Exercise:
Tally the lines in the rows below that contain the string "kern" and reply with the number alone.

────────

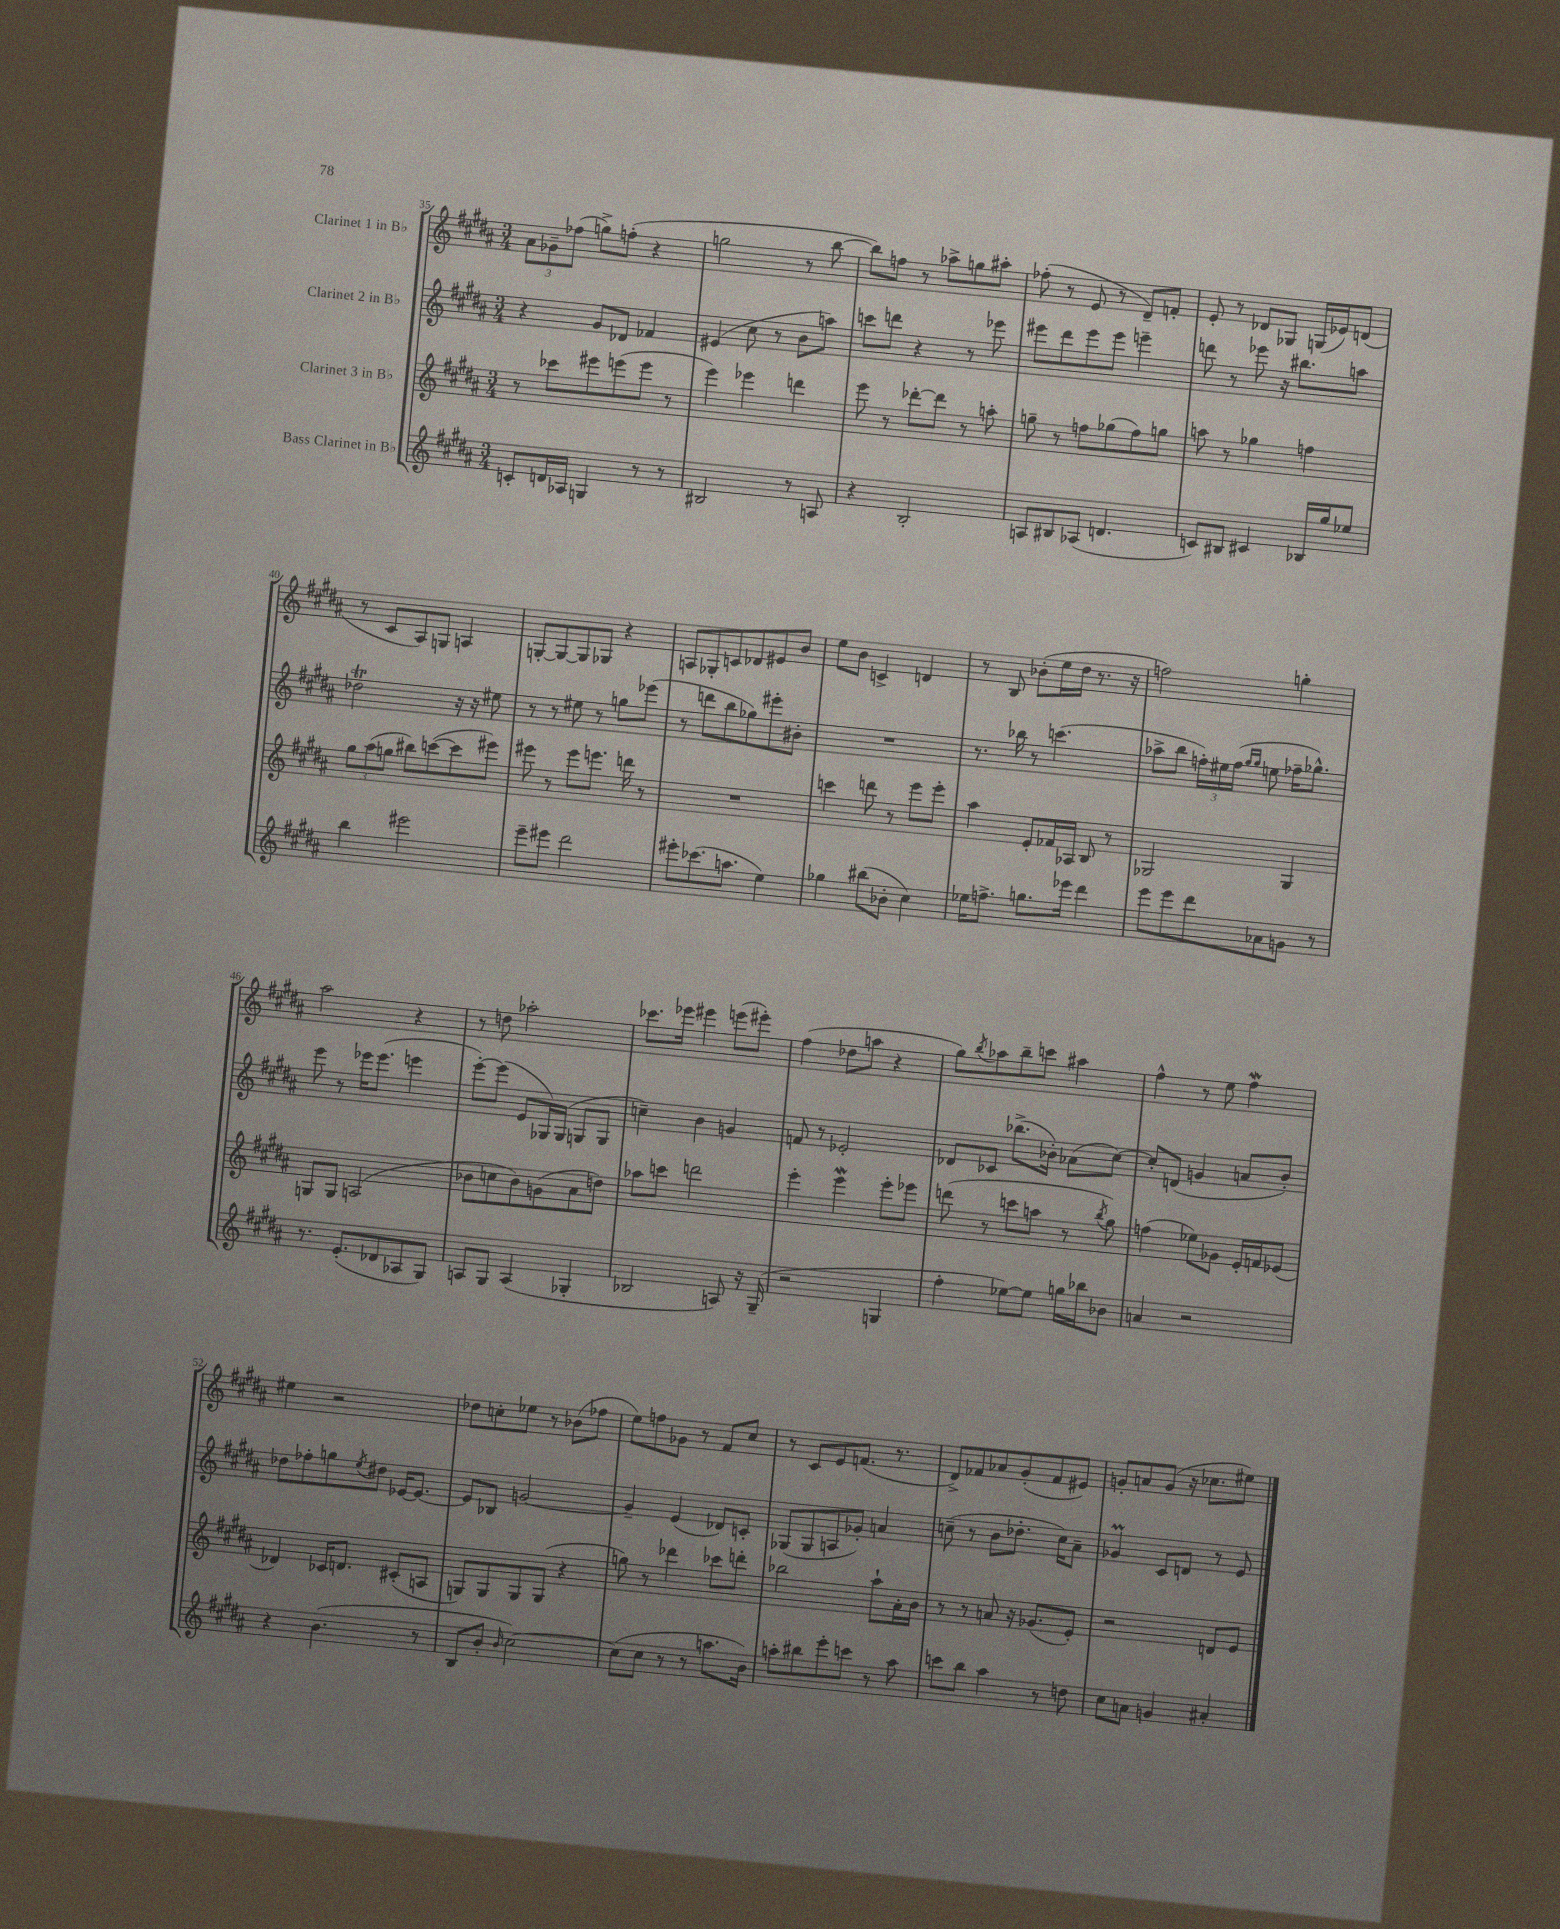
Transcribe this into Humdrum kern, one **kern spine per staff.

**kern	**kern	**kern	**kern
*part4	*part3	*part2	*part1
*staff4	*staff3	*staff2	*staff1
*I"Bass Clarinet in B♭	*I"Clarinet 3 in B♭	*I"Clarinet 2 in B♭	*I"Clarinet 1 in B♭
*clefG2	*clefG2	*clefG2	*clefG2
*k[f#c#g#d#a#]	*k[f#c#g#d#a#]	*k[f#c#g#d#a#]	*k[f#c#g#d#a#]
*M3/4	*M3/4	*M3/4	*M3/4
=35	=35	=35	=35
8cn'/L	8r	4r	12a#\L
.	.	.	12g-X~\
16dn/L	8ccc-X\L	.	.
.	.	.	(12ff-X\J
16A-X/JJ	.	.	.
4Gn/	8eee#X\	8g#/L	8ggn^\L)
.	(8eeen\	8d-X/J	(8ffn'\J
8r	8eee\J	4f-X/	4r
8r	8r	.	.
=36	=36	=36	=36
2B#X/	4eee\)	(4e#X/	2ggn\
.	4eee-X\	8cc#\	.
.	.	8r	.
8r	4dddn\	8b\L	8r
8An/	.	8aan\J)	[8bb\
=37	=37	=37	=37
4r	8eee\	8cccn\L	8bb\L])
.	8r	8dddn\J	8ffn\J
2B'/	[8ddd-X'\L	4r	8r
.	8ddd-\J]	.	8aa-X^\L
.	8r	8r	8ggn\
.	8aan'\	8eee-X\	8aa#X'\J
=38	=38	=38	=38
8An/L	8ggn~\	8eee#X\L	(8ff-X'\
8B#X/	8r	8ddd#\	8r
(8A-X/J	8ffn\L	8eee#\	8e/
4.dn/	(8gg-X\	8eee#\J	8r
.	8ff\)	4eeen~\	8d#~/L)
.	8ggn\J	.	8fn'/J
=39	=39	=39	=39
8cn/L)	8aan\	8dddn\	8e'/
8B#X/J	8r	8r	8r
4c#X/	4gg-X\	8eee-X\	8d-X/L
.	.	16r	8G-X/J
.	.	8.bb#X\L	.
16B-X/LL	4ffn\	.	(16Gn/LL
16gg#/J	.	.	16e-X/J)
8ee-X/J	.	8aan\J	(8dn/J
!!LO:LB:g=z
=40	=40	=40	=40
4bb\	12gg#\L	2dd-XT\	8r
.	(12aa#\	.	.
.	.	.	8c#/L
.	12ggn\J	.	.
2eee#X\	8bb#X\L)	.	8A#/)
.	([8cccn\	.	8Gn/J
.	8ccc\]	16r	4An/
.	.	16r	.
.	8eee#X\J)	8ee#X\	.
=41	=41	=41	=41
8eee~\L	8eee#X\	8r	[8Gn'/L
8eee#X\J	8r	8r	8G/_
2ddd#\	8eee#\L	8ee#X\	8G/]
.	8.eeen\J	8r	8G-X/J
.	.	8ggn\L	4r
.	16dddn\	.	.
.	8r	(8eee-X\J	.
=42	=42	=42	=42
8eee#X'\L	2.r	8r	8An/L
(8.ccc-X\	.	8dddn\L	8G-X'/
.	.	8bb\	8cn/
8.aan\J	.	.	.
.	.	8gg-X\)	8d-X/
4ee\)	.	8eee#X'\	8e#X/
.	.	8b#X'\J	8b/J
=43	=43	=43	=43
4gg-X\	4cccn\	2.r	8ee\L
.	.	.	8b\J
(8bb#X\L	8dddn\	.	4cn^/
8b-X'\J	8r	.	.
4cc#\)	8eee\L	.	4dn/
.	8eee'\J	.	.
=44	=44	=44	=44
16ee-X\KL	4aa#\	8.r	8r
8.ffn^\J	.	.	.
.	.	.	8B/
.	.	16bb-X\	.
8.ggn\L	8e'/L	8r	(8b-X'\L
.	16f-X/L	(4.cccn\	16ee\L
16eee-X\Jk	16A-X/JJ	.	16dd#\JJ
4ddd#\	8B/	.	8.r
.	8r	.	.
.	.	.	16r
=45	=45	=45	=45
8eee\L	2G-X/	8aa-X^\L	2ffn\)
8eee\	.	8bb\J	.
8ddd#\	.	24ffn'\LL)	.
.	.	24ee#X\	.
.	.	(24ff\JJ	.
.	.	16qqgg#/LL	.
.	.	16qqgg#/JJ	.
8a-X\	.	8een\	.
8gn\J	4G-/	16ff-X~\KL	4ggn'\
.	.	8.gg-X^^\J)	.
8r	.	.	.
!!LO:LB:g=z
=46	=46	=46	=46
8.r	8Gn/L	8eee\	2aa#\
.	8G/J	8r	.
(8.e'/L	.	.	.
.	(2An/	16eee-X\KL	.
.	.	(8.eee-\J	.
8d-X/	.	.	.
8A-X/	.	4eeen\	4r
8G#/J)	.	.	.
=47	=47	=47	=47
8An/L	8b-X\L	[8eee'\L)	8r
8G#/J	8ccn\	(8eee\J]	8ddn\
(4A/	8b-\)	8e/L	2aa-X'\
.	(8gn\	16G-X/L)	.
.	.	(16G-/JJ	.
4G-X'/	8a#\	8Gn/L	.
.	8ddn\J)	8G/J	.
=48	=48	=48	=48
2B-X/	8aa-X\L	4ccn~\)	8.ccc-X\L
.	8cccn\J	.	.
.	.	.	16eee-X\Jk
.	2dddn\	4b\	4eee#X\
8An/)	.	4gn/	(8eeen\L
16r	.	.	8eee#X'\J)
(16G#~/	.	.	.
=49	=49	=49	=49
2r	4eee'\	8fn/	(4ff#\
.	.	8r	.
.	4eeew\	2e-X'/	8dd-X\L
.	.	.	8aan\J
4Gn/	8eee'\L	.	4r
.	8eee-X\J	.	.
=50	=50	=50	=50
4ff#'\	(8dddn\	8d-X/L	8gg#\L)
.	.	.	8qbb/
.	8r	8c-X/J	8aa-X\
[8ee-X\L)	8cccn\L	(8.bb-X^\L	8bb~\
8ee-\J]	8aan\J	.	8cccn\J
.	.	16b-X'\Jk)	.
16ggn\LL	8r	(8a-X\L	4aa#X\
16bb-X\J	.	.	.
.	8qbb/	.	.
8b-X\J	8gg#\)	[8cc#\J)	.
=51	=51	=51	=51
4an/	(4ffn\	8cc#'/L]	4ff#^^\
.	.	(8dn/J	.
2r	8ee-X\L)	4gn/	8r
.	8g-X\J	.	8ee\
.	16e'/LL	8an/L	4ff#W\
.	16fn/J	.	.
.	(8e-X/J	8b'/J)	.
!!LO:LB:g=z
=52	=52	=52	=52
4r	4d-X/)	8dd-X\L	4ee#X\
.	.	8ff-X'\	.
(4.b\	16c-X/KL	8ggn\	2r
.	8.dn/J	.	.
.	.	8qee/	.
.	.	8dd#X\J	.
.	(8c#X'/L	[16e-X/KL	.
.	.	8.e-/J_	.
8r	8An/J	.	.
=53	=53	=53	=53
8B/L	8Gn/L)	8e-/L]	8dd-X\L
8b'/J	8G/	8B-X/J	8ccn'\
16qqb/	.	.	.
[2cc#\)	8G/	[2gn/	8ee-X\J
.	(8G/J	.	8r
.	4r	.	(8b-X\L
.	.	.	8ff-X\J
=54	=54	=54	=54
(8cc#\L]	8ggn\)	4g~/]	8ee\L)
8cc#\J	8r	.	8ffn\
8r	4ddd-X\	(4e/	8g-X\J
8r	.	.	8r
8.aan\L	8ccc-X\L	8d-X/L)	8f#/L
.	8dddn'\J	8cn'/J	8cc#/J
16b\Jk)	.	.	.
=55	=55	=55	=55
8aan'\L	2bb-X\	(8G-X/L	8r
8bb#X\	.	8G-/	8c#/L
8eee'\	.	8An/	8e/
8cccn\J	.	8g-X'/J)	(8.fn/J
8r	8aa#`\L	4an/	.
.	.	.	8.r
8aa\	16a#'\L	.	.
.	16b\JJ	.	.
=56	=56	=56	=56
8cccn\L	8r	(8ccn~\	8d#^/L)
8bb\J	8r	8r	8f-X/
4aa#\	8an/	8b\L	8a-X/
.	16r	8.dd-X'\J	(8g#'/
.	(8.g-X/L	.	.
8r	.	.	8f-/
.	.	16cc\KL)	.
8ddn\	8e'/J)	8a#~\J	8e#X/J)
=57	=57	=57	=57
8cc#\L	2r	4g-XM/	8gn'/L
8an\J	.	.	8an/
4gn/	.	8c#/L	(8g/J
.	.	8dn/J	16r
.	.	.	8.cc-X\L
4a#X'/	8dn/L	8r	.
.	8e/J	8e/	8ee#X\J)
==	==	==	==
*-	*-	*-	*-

────────

Response:
2